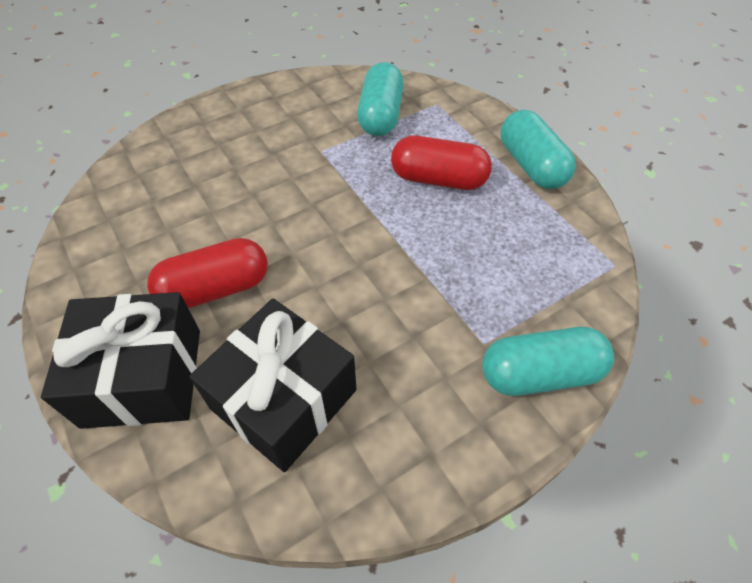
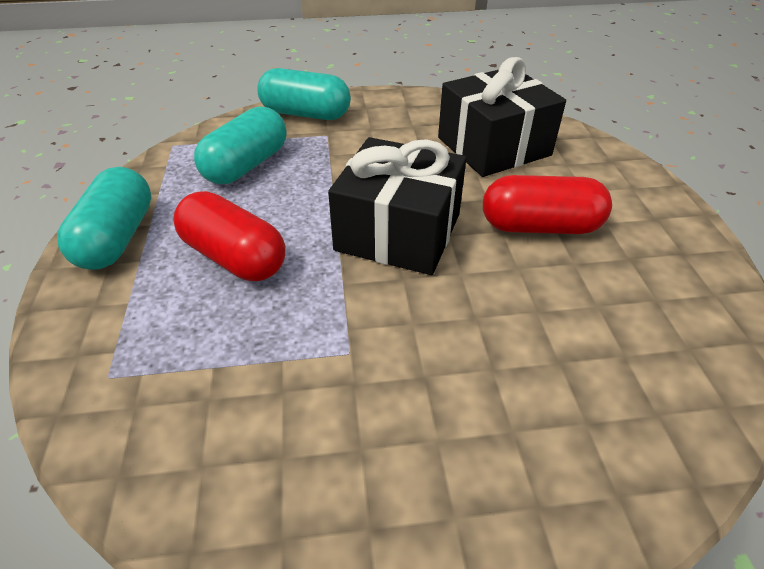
camera: 155 degrees left, 10 degrees down
(143, 377) = (609, 185): black gift -> black gift (398, 232)
(380, 115) = (213, 386): turquoise capsule -> turquoise capsule (246, 165)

========================

Line by line, reproduce the material above exactly, leaving each picture out.

**Answer below:**
camera: 155 degrees left, 10 degrees down
(143, 377) = (609, 185): black gift -> black gift (398, 232)
(380, 115) = (213, 386): turquoise capsule -> turquoise capsule (246, 165)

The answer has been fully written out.